**What you should do**
Below are some records. Write out exactly their lines from the one with "IC5 pin SDA: IC4/PB0 -> N_7" through the one with "R1: none -> 75k (+9V, N_6)", and leave the pictures behind.

**Task input**
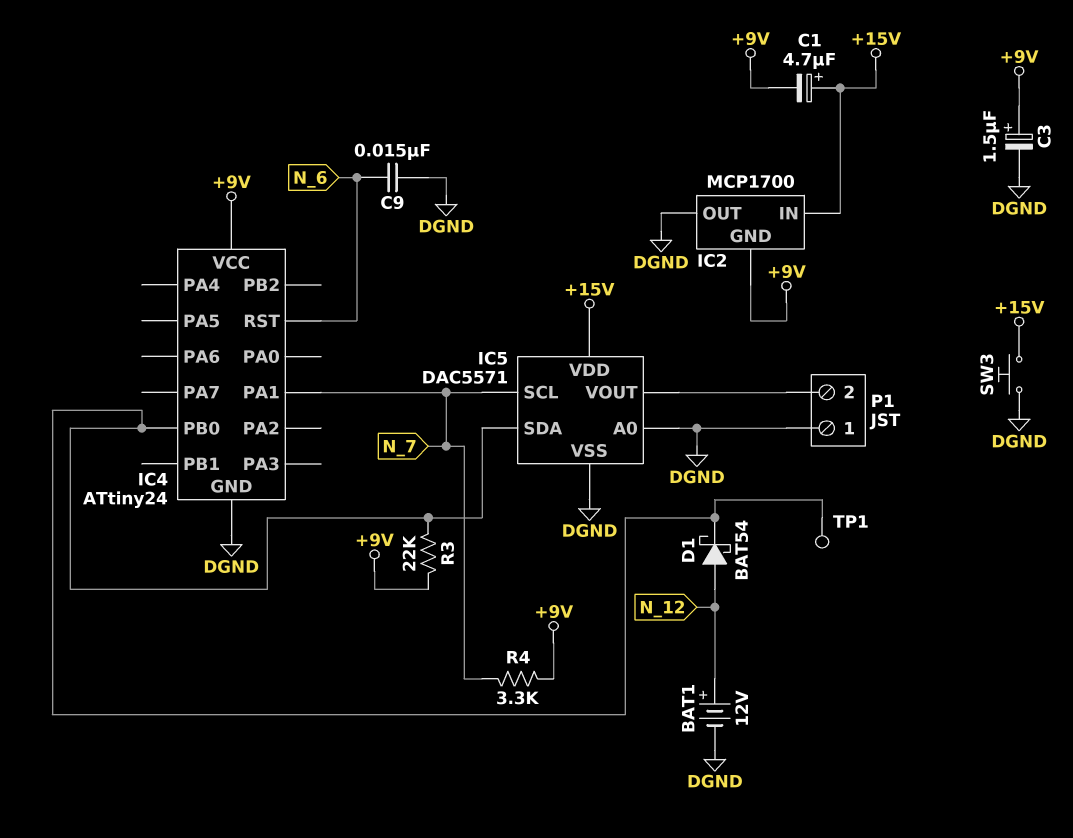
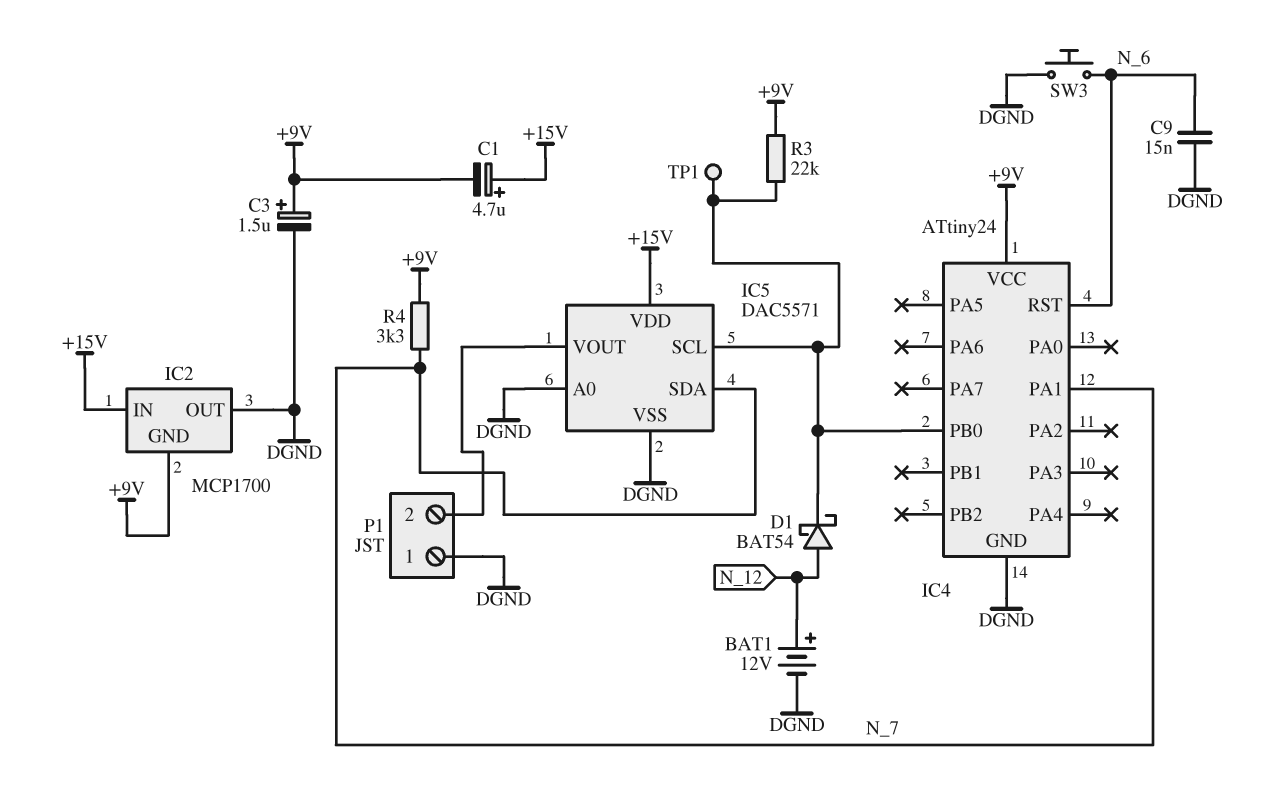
IC5 pin SCL: N_7 -> IC4/PB0
IC5 pin SDA: IC4/PB0 -> N_7
SW3: button (+15V, DGND) -> button (DGND, N_6)

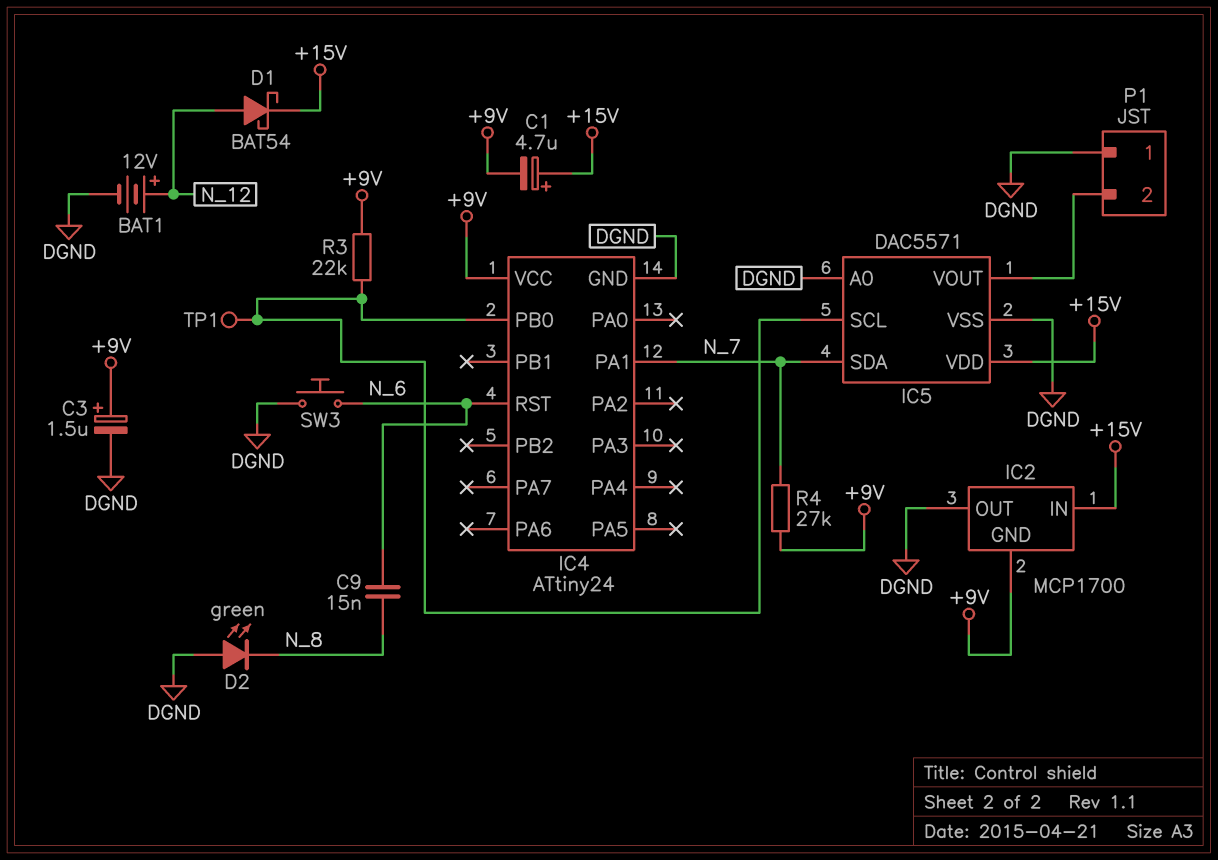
C9: 15nF (DGND, N_6) -> 15nF (N_6, N_8)
D1: schottky BAT54 (A N_12, K IC4/PB0) -> schottky BAT54 (A N_12, K +15V)
D2: none -> LED green (A DGND, K N_8)
R4: 3.3k (+9V, N_7) -> 27k (+9V, N_7)

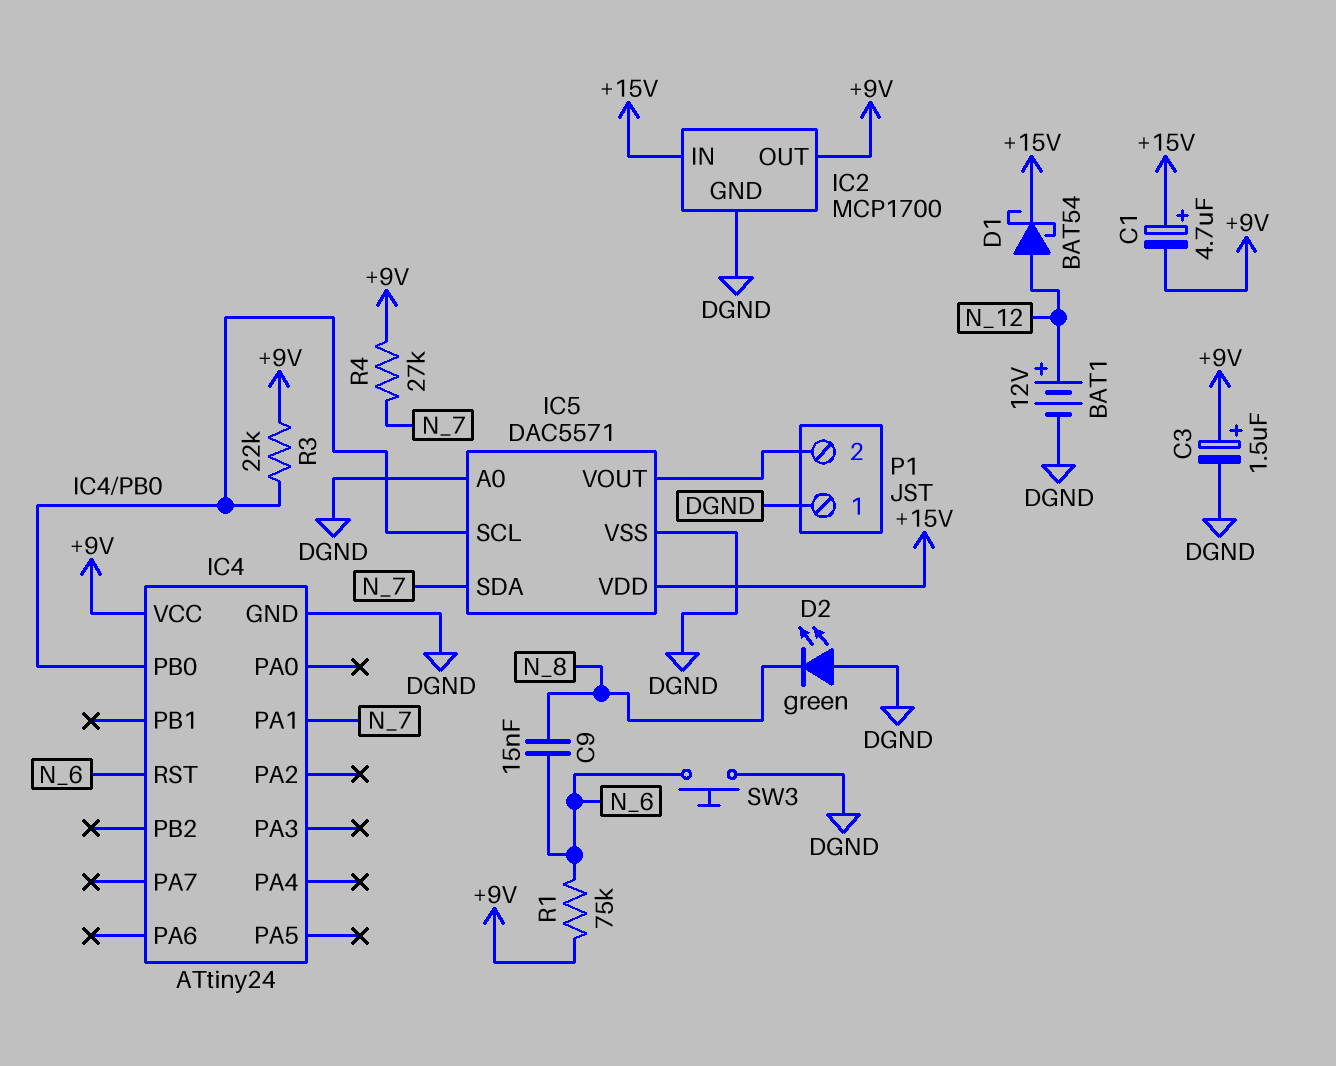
IC2 pin GND: +9V -> DGND
IC2 pin OUT: DGND -> +9V
R1: none -> 75k (+9V, N_6)
TP1: test point (IC4/PB0) -> none

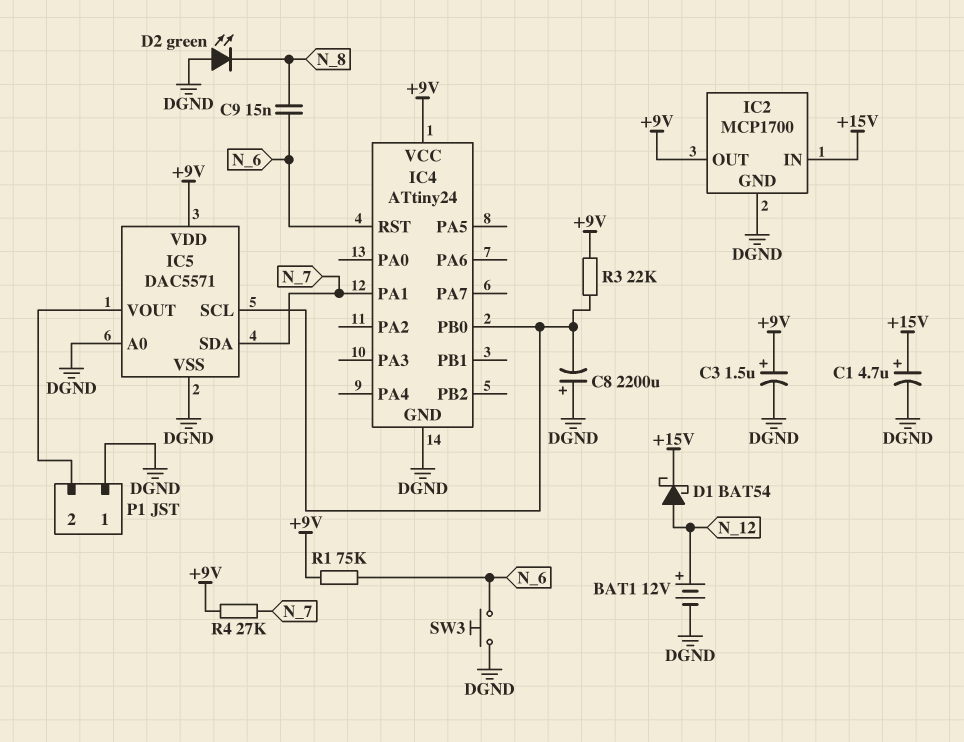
C1: 4.7uF (plus +15V, minus +9V) -> 4.7uF (plus +15V, minus DGND)
C8: none -> 2200uF (plus DGND, minus IC4/PB0)
IC5 pin VDD: +15V -> +9V

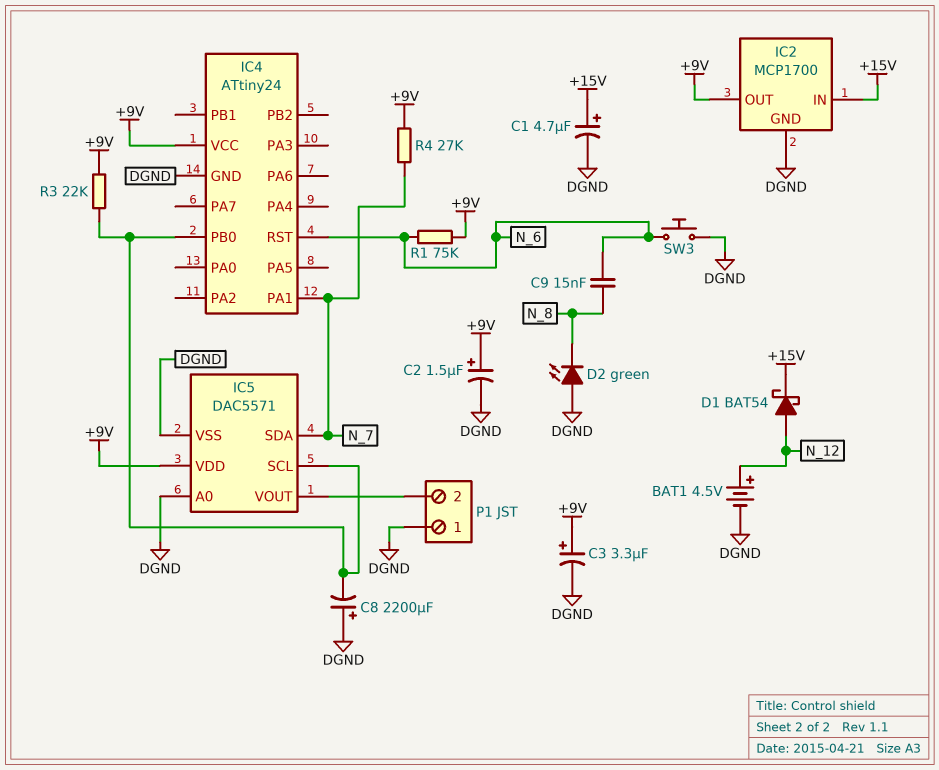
BAT1: 12V (plus N_12, minus DGND) -> 4.5V (plus N_12, minus DGND)
C2: none -> 1.5uF (plus +9V, minus DGND)
C3: 1.5uF (plus +9V, minus DGND) -> 3.3uF (plus +9V, minus DGND)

**Written solution**
IC5 pin SDA: IC4/PB0 -> N_7
SW3: button (+15V, DGND) -> button (DGND, N_6)

C9: 15nF (DGND, N_6) -> 15nF (N_6, N_8)
D1: schottky BAT54 (A N_12, K IC4/PB0) -> schottky BAT54 (A N_12, K +15V)
D2: none -> LED green (A DGND, K N_8)
R4: 3.3k (+9V, N_7) -> 27k (+9V, N_7)

IC2 pin GND: +9V -> DGND
IC2 pin OUT: DGND -> +9V
R1: none -> 75k (+9V, N_6)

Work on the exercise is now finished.